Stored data
####################
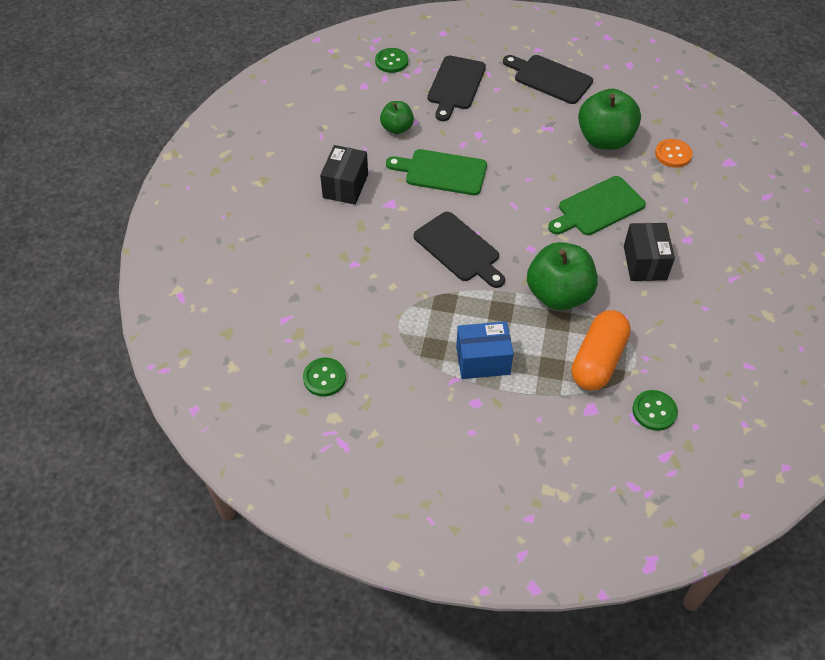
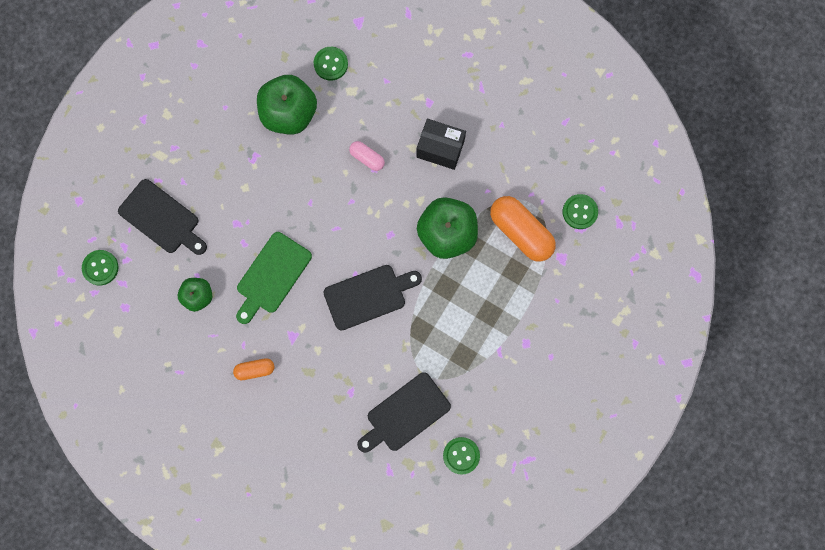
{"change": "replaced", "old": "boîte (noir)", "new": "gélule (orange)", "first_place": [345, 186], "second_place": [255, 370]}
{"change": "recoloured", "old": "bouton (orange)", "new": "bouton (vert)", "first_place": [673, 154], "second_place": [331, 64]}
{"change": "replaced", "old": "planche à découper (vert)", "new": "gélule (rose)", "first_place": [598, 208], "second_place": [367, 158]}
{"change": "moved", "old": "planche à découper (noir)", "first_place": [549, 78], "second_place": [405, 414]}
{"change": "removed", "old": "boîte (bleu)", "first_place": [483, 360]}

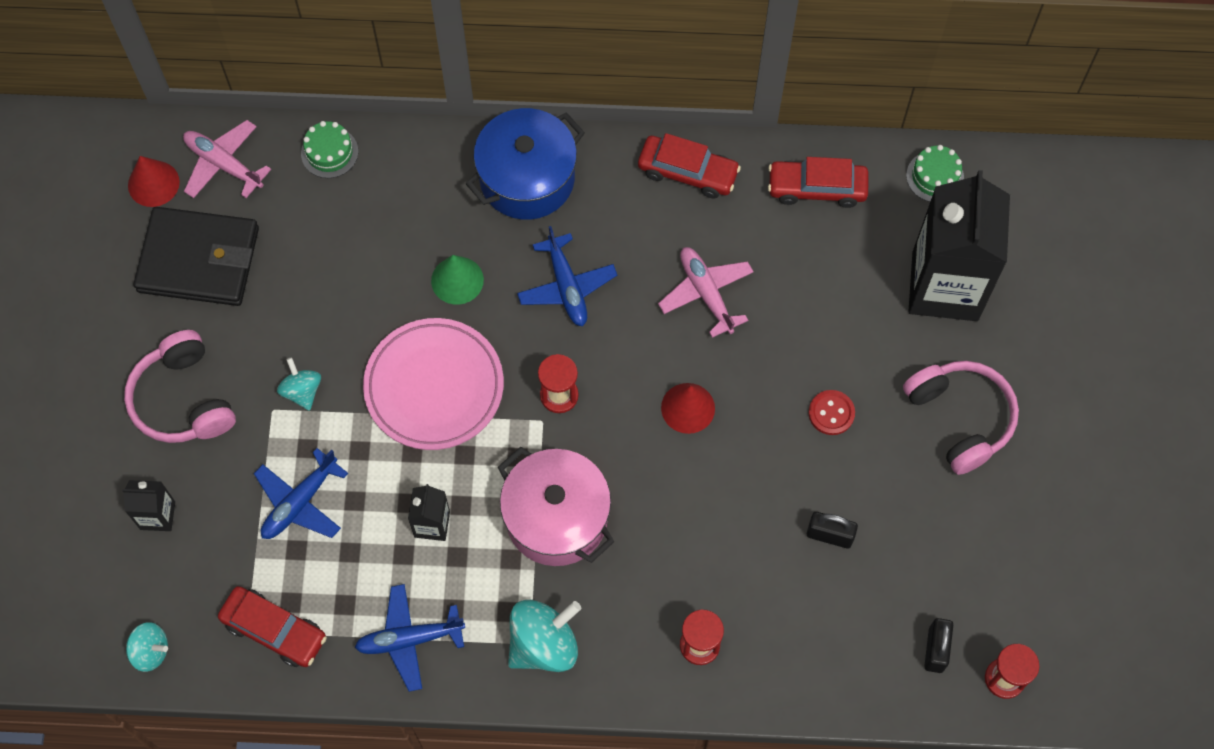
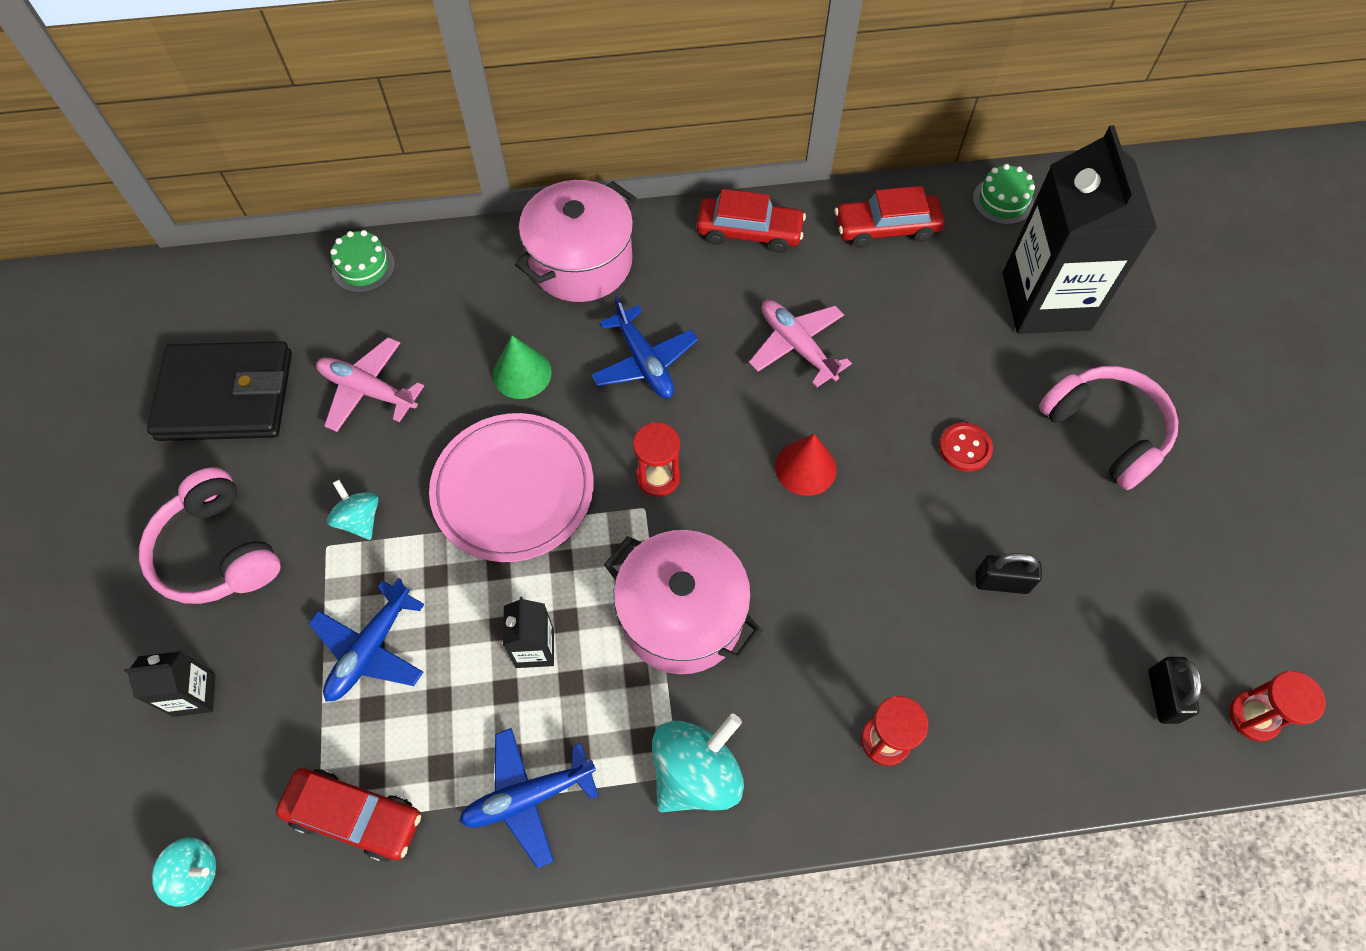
{"change": "moved", "old": "avion (rose)", "first_place": [224, 164], "second_place": [368, 390]}
{"change": "recoloured", "old": "marmite (bleu)", "new": "marmite (rose)", "first_place": [527, 178], "second_place": [581, 262]}
{"change": "removed", "old": "cône (rouge)", "first_place": [153, 183]}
####################
* _Work instructions_: Word for word, repeat all the data, but not its images.

* _Your solution_:
{"change": "replaced", "old": "boîte (noir)", "new": "gélule (orange)", "first_place": [345, 186], "second_place": [255, 370]}
{"change": "recoloured", "old": "bouton (orange)", "new": "bouton (vert)", "first_place": [673, 154], "second_place": [331, 64]}
{"change": "replaced", "old": "planche à découper (vert)", "new": "gélule (rose)", "first_place": [598, 208], "second_place": [367, 158]}
{"change": "moved", "old": "planche à découper (noir)", "first_place": [549, 78], "second_place": [405, 414]}
{"change": "removed", "old": "boîte (bleu)", "first_place": [483, 360]}

{"change": "moved", "old": "avion (rose)", "first_place": [224, 164], "second_place": [368, 390]}
{"change": "recoloured", "old": "marmite (bleu)", "new": "marmite (rose)", "first_place": [527, 178], "second_place": [581, 262]}
{"change": "removed", "old": "cône (rouge)", "first_place": [153, 183]}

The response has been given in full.